[[ RECORDS FOR THE TASK, beginning ]]

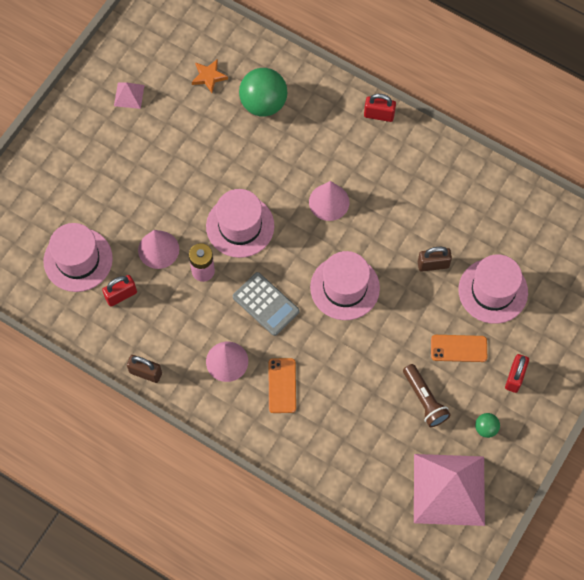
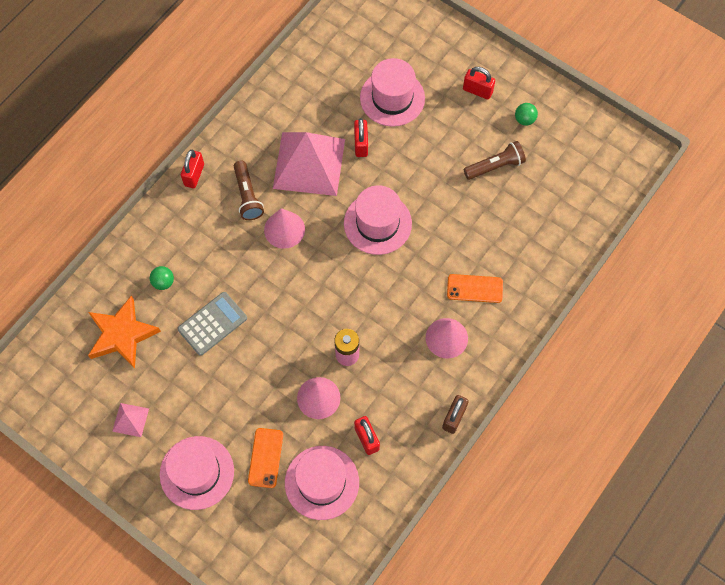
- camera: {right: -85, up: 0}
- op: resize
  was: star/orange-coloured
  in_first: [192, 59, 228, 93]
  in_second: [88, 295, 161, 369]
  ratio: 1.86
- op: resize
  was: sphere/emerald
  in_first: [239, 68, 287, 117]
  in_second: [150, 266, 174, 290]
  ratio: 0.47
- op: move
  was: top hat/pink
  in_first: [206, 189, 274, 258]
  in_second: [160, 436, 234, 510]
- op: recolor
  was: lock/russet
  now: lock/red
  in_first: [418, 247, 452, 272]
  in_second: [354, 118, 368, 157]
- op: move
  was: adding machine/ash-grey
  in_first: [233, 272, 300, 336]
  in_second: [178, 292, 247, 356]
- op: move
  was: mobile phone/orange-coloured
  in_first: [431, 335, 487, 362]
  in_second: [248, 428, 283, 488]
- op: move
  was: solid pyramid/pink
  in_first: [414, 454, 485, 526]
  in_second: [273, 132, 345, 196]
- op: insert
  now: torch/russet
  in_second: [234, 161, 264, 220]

[[ RECORDS FOR THE TASK, end ]]

AIM OF THE EXERCISE:
Show each line in the data where the string "pink" appears.

OUTPUT:
  was: top hat/pink
  was: solid pyramid/pink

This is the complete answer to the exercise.